--- Instructions for the task ---
Word for word, repeat the data; no picture should appear in the result.

--- Provided data ---
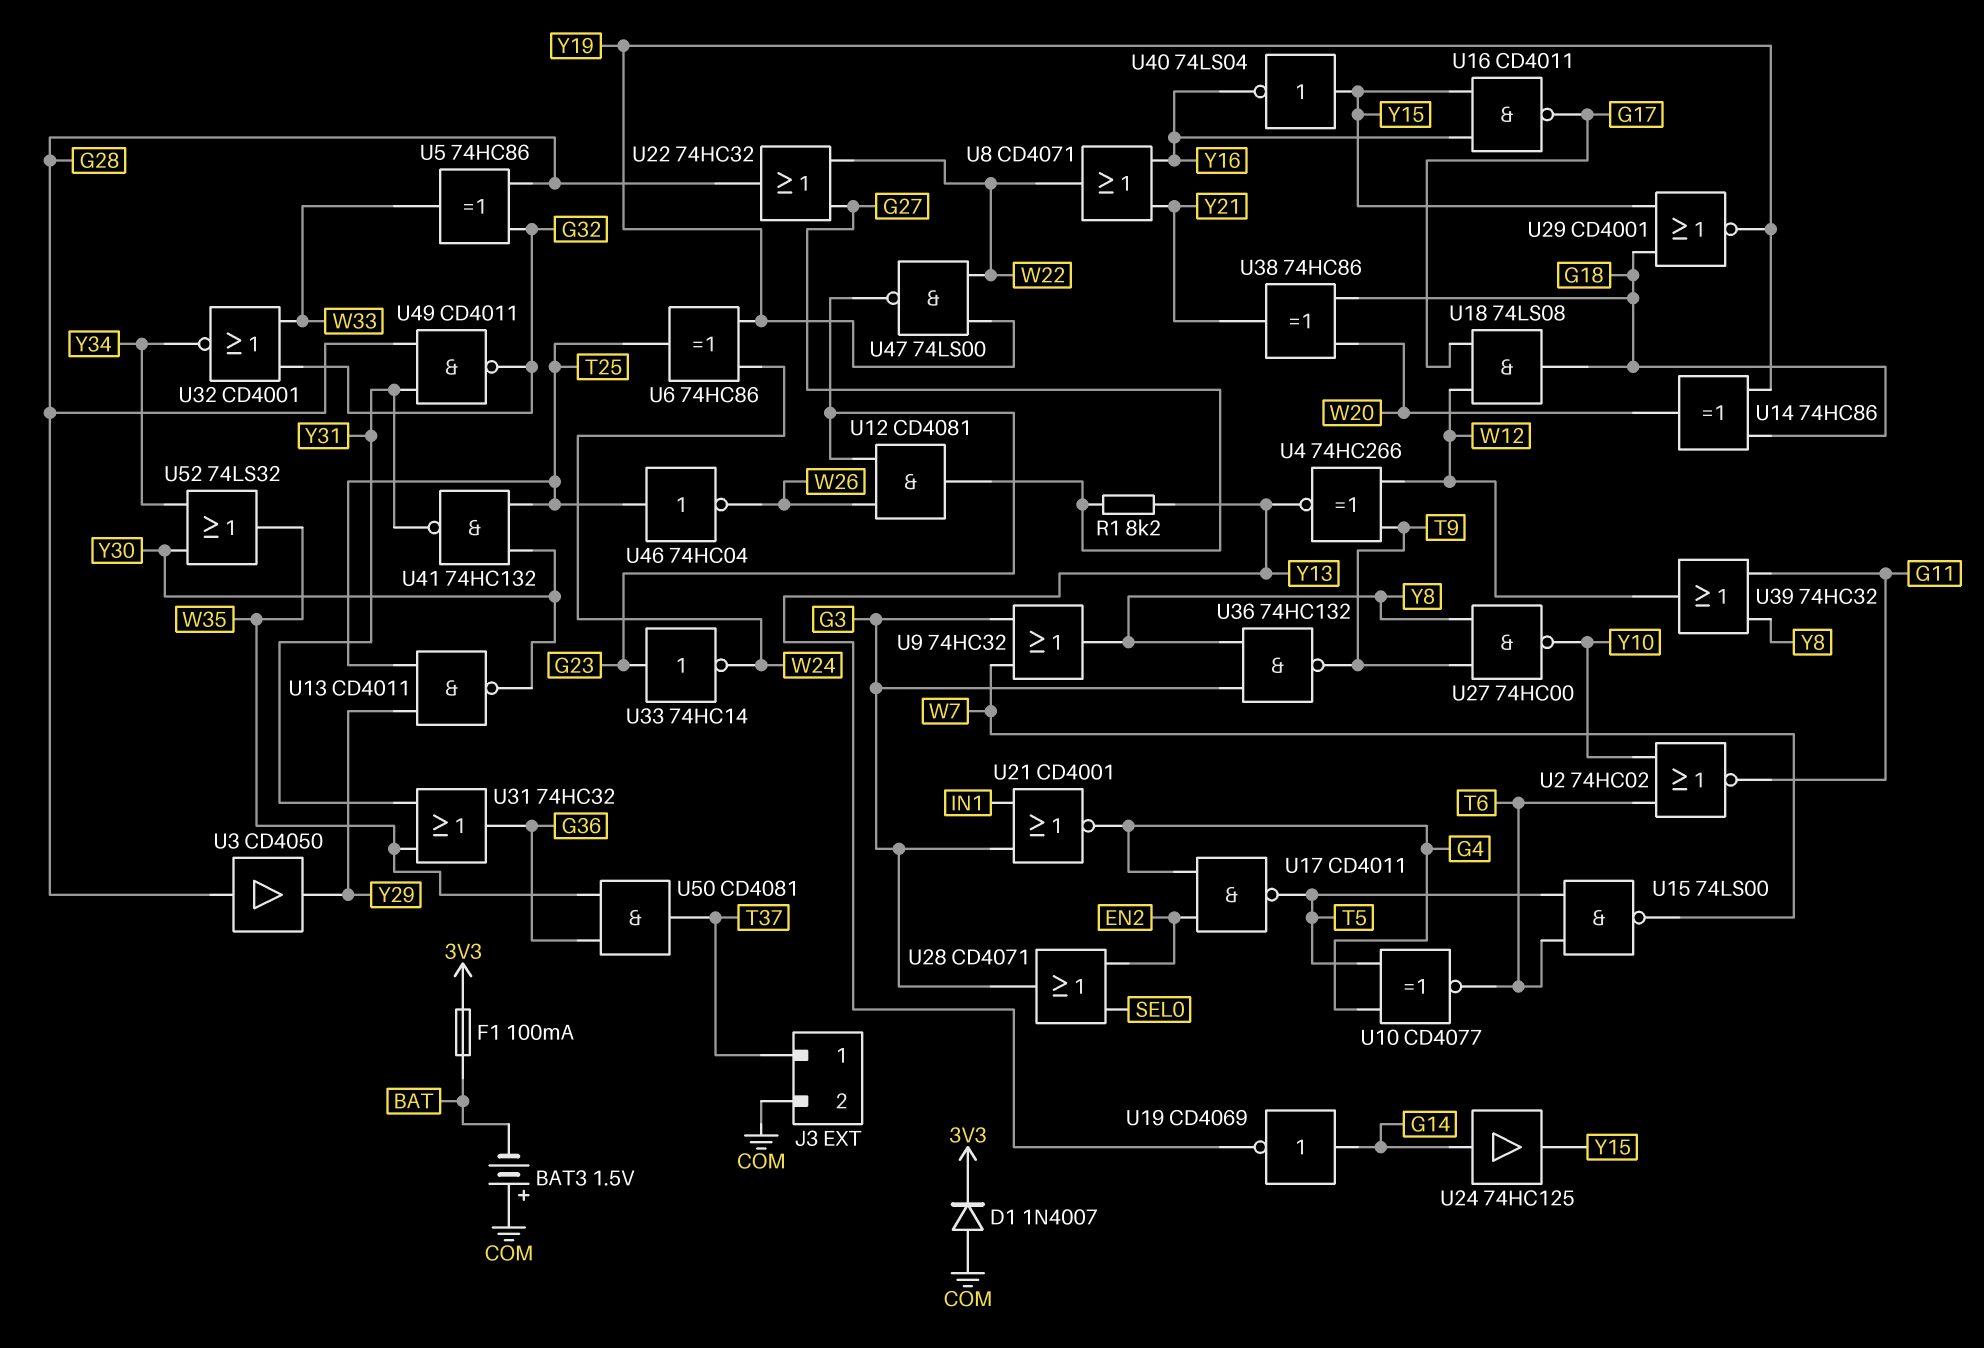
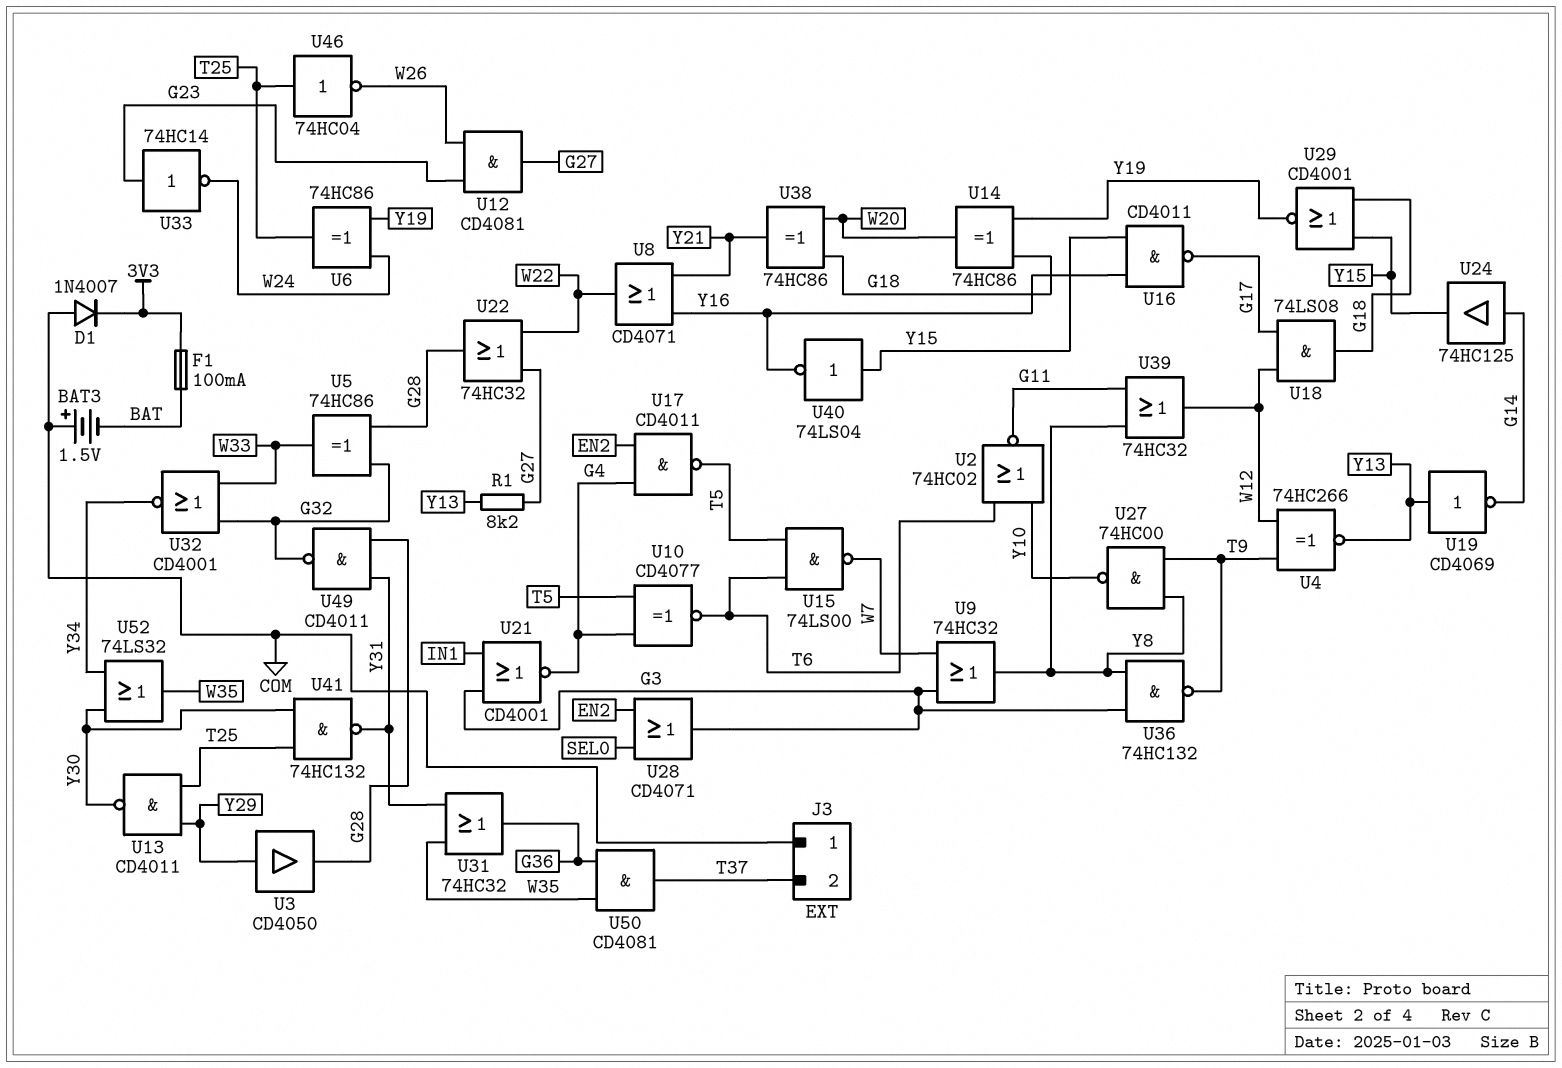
J3 pin 1: T37 -> COM
J3 pin 2: COM -> T37
U3: buffer CD4050 (in G28, out Y29) -> buffer CD4050 (in Y29, out G28)
U19: NOT CD4069 (in G14, out Y13) -> NOT CD4069 (in Y13, out G14)
U47: NAND 74LS00 (in W22, in Y19, out G23) -> none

--- Answer ---
J3 pin 1: T37 -> COM
J3 pin 2: COM -> T37
U3: buffer CD4050 (in G28, out Y29) -> buffer CD4050 (in Y29, out G28)
U19: NOT CD4069 (in G14, out Y13) -> NOT CD4069 (in Y13, out G14)
U47: NAND 74LS00 (in W22, in Y19, out G23) -> none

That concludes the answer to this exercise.